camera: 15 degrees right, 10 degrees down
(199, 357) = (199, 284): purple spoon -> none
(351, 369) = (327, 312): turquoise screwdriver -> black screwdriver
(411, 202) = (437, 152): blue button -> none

----------------------------------------

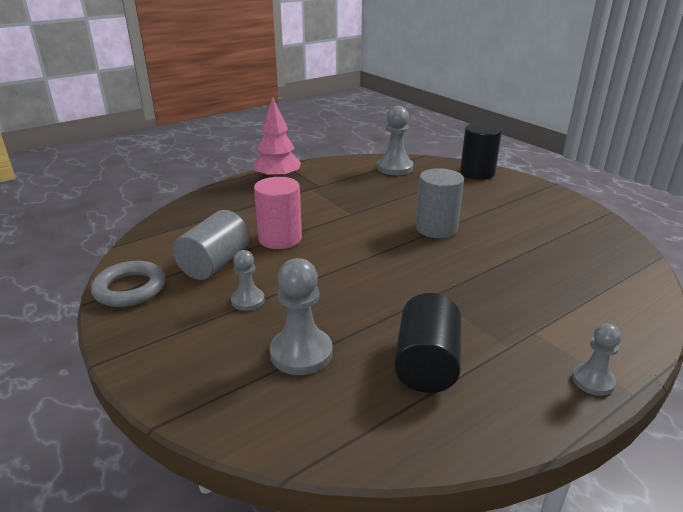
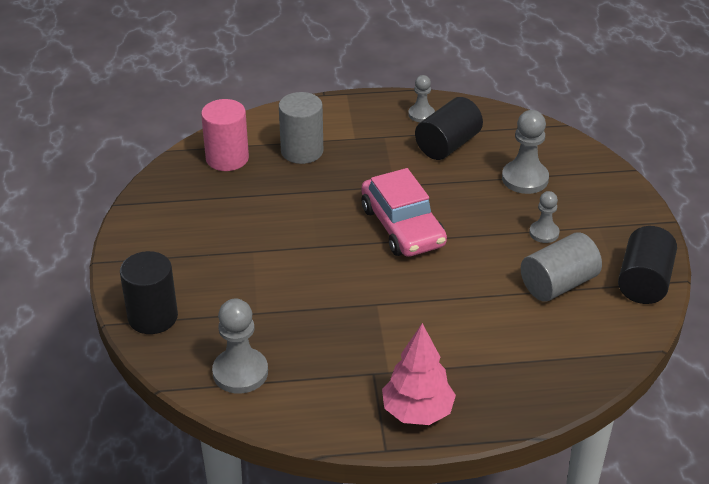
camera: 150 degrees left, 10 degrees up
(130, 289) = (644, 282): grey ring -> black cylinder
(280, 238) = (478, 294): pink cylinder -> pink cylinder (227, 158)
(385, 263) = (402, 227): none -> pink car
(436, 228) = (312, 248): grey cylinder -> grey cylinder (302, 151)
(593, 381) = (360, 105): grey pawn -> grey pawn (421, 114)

----------------------------------------

Search the listing above for the lines with "(199, 357) = (199, 284): purple spoon -> none" and "(411, 202) = (437, 152): blue button -> none", then output those lines and all lines between them exactly.

(199, 357) = (199, 284): purple spoon -> none
(351, 369) = (327, 312): turquoise screwdriver -> black screwdriver
(411, 202) = (437, 152): blue button -> none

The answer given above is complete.